══ MATERIAL PROVIDED ══
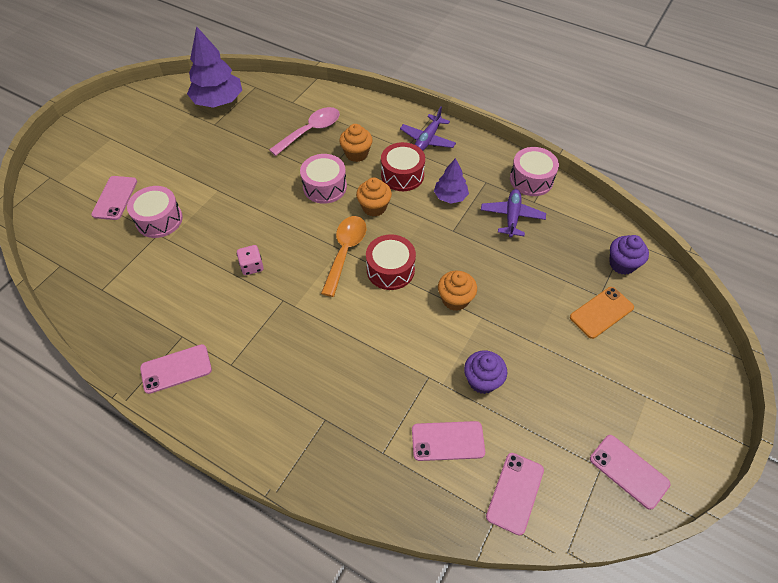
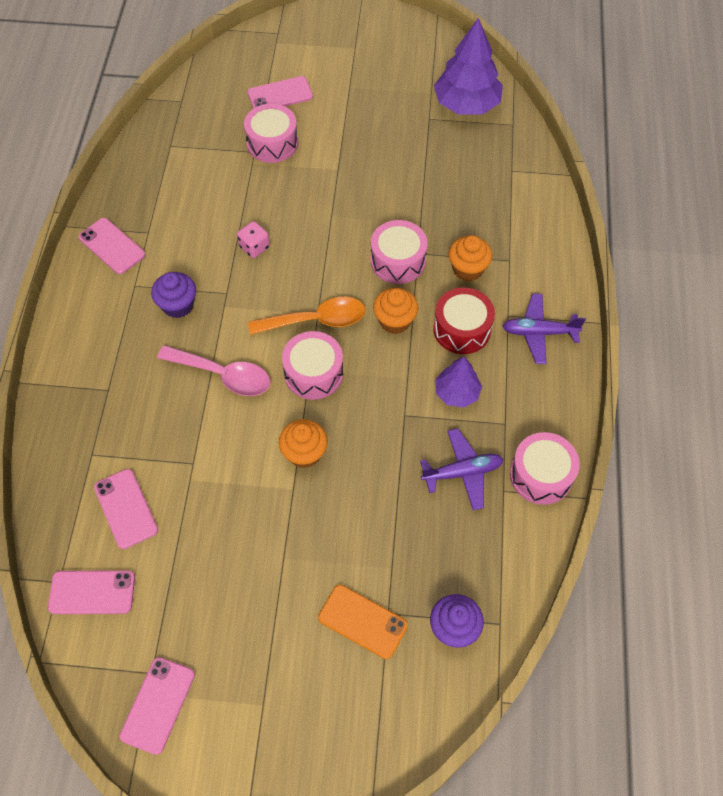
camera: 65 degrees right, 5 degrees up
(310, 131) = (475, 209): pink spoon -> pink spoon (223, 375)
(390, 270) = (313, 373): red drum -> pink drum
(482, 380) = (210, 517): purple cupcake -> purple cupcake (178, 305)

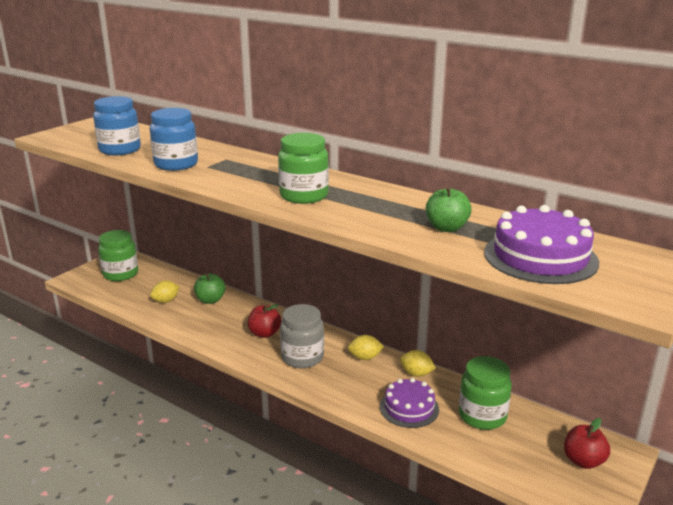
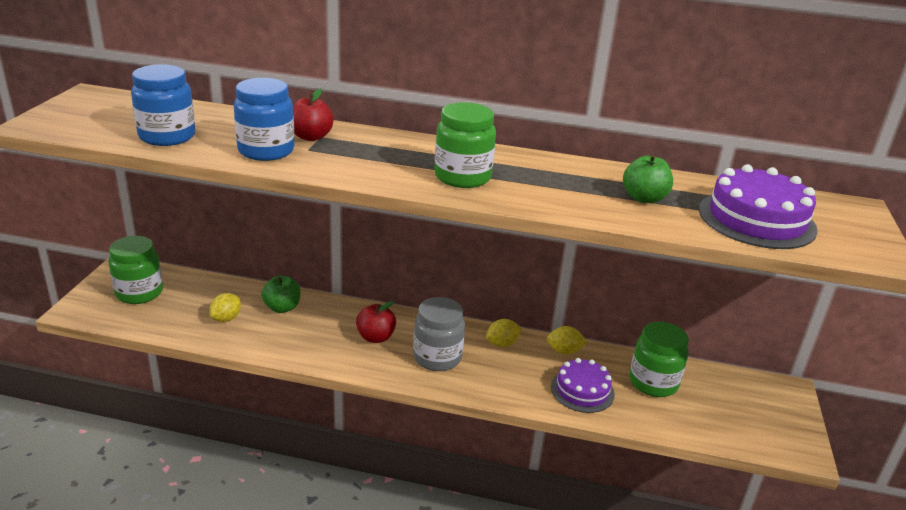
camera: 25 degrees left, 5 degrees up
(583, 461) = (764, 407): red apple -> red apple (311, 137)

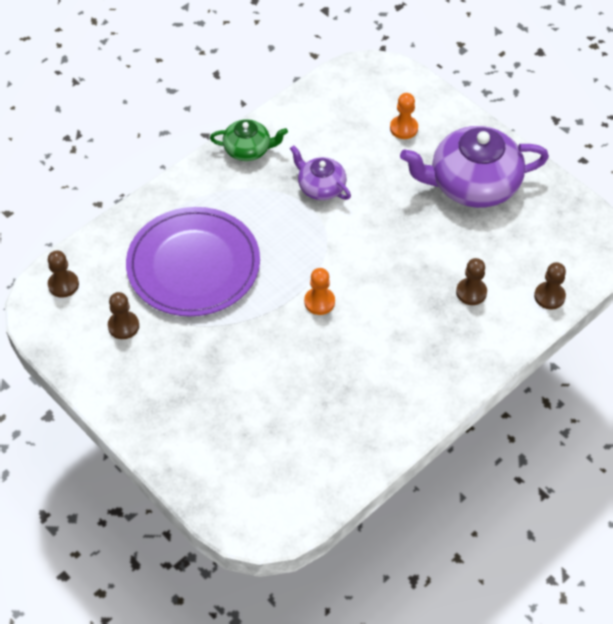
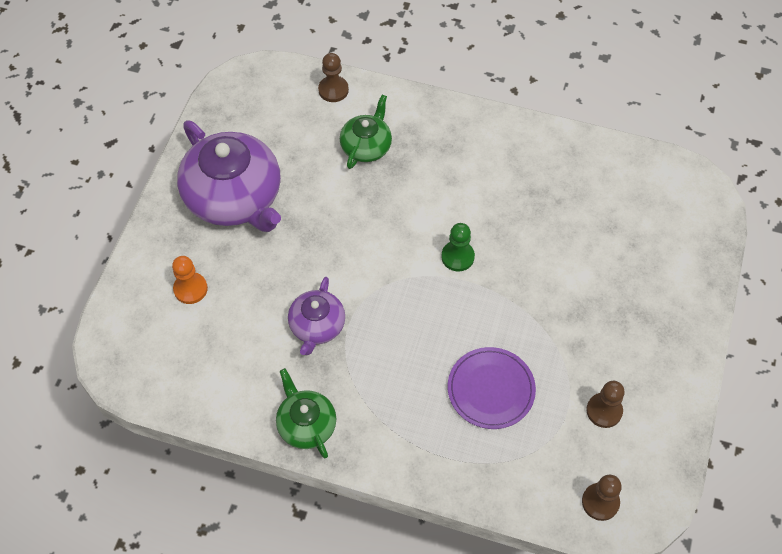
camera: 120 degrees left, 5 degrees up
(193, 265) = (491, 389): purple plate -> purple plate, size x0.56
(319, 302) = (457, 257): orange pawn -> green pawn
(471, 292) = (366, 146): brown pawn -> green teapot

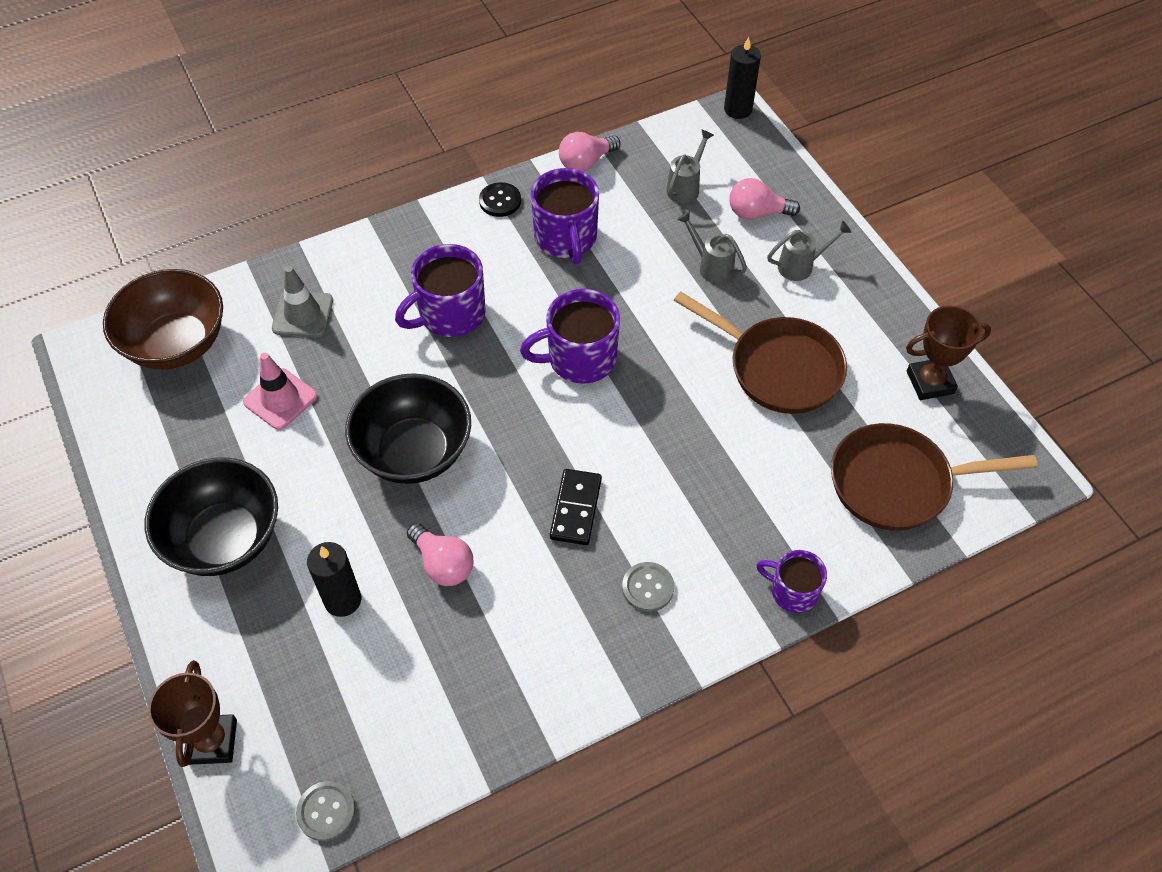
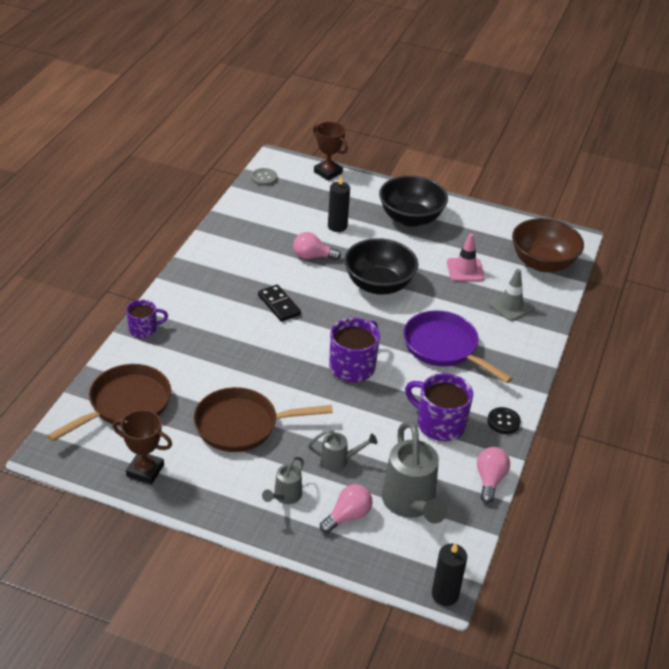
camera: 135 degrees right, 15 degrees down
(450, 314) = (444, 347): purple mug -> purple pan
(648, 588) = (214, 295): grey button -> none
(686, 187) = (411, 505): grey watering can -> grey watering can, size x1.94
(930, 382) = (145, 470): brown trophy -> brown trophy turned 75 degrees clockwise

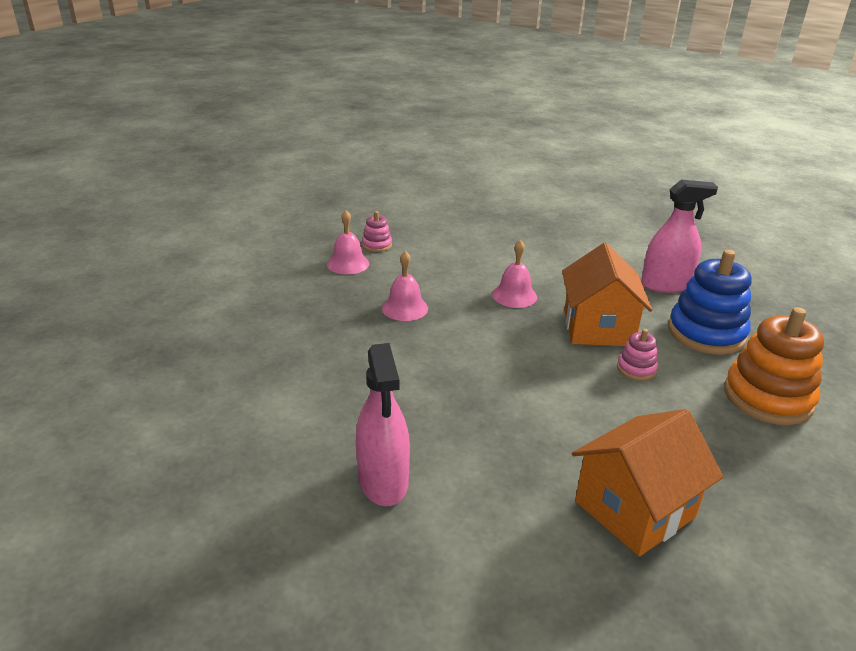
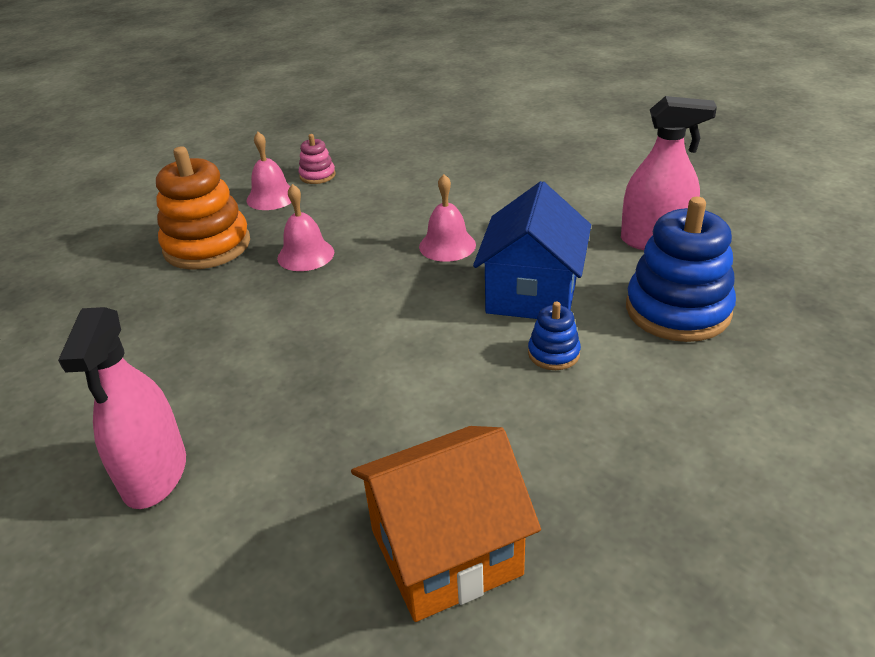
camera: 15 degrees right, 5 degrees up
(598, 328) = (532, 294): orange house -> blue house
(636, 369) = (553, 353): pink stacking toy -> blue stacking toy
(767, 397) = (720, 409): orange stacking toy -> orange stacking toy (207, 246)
═══
**YOUR TASK**:
Your answer must be the lines from the one containing "(636, 369) = (553, 353): pink" through the last line of the entries, copied exactly, with no other lines.

**REPLY TO THE EXERCISE**:
(636, 369) = (553, 353): pink stacking toy -> blue stacking toy
(767, 397) = (720, 409): orange stacking toy -> orange stacking toy (207, 246)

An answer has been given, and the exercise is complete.